(The records)
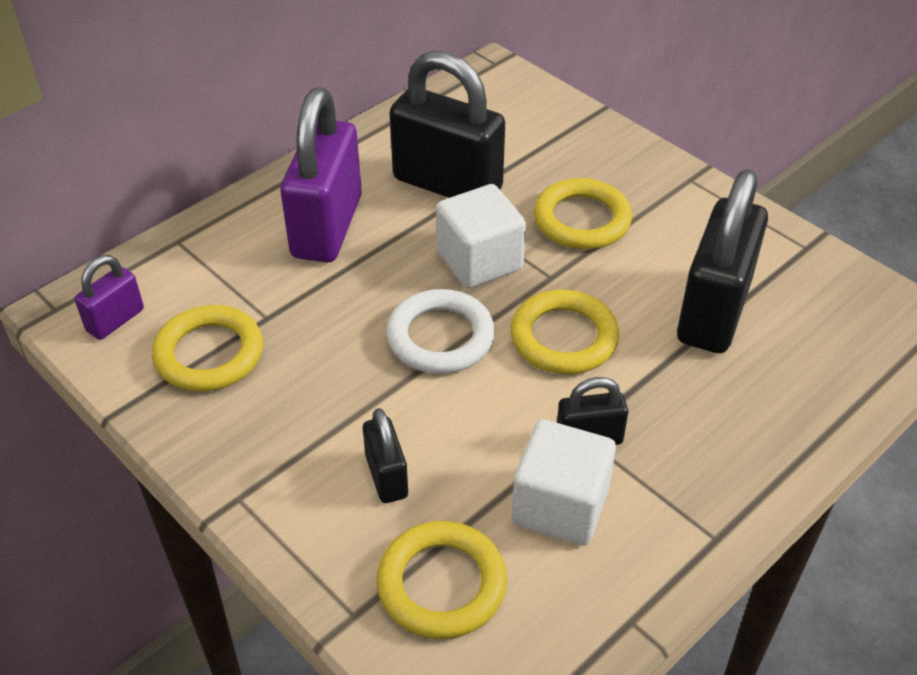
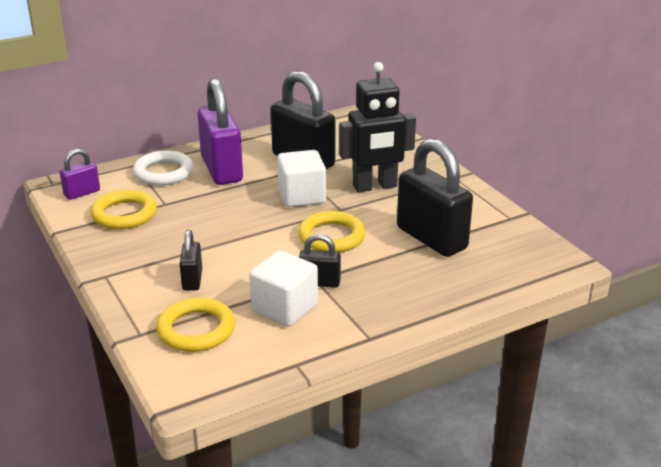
camera: 15 degrees right, 15 degrees down
purple padlock [280,87,362,263] -> purple padlock turned 45 degrees counterclockwise [198,78,243,185]
white ring [386,289,495,374] -> white ring moved to [133,151,194,185]
yellow ring [534,178,632,249] -> black robot [339,62,416,193]
black padlock [677,169,768,353] -> black padlock turned 75 degrees counterclockwise [397,139,473,257]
(End The records)
◆ **What is being asked**
Your answer is the line containing "purple padlock [280,87,362,263]" plus every line after it through the end of the entries, given again exactly and alone.

◆ **Exercise response**
purple padlock [280,87,362,263] -> purple padlock turned 45 degrees counterclockwise [198,78,243,185]
white ring [386,289,495,374] -> white ring moved to [133,151,194,185]
yellow ring [534,178,632,249] -> black robot [339,62,416,193]
black padlock [677,169,768,353] -> black padlock turned 75 degrees counterclockwise [397,139,473,257]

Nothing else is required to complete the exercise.